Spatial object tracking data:
_____

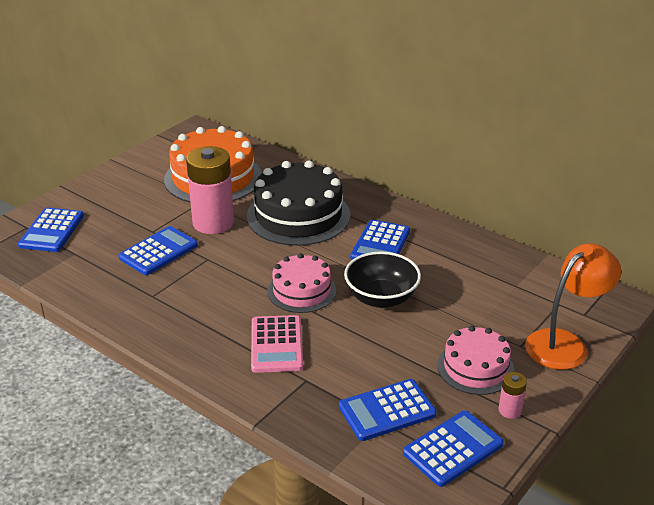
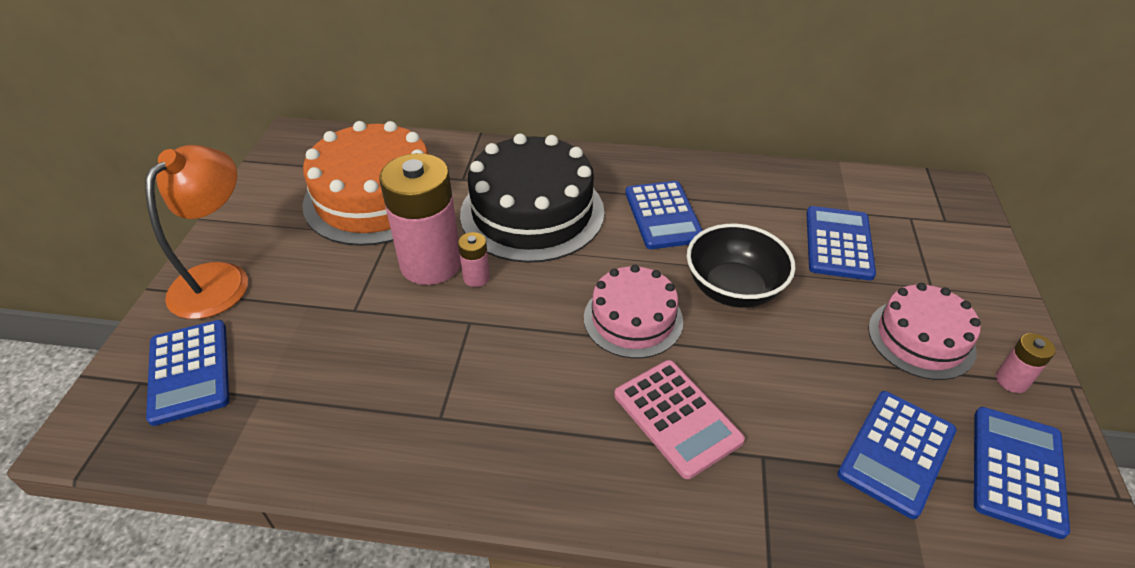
camera: 30 degrees left, 10 degrees up
blue calculator [118,226,198,275] -> blue calculator moved to [806,206,876,280]
orange lamp [525,243,621,370] -> orange lamp moved to [145,145,248,319]
none -> pink battery [458,232,490,287]

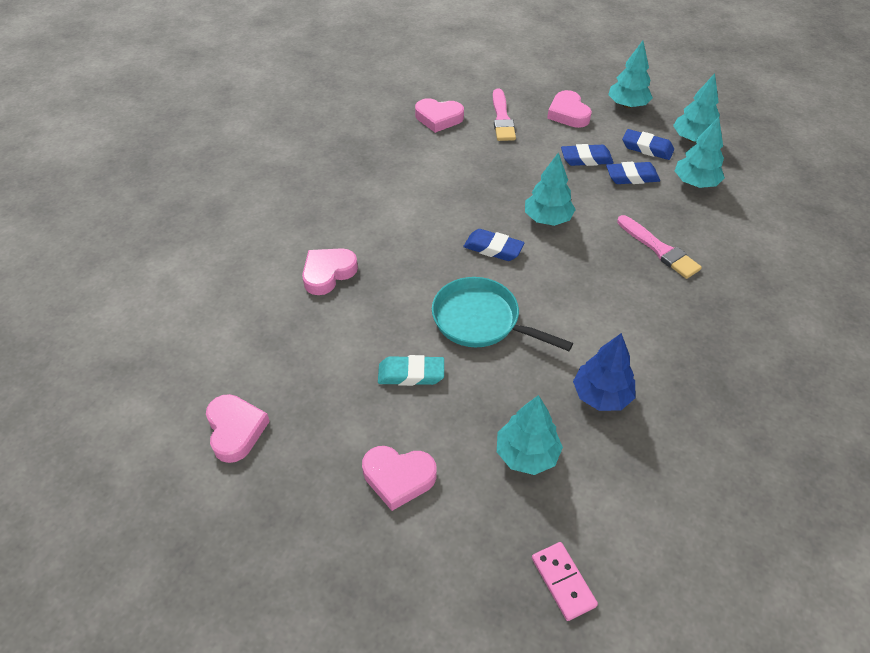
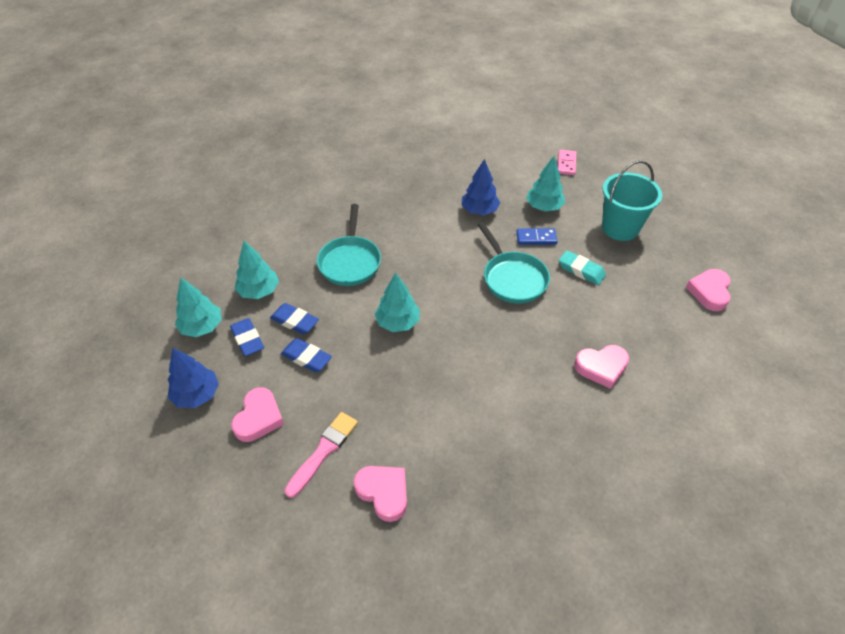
camera: 145 degrees left, 0 degrees up
pink heart [362,446,437,511] -> turquoise bucket [602,160,662,241]
blue eraser [463,229,525,261] -> none
turquoise tree [608,41,653,108] -> blue tree [168,348,219,408]
pink brush [617,215,702,279] -> turquoise pan [317,204,381,286]
none -> blue domino [516,228,558,245]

_____

Job item »
Look through the records above for the string "turquoise", then copy every line that has it.

Completed task »
pink heart [362,446,437,511] -> turquoise bucket [602,160,662,241]
turquoise tree [608,41,653,108] -> blue tree [168,348,219,408]
pink brush [617,215,702,279] -> turquoise pan [317,204,381,286]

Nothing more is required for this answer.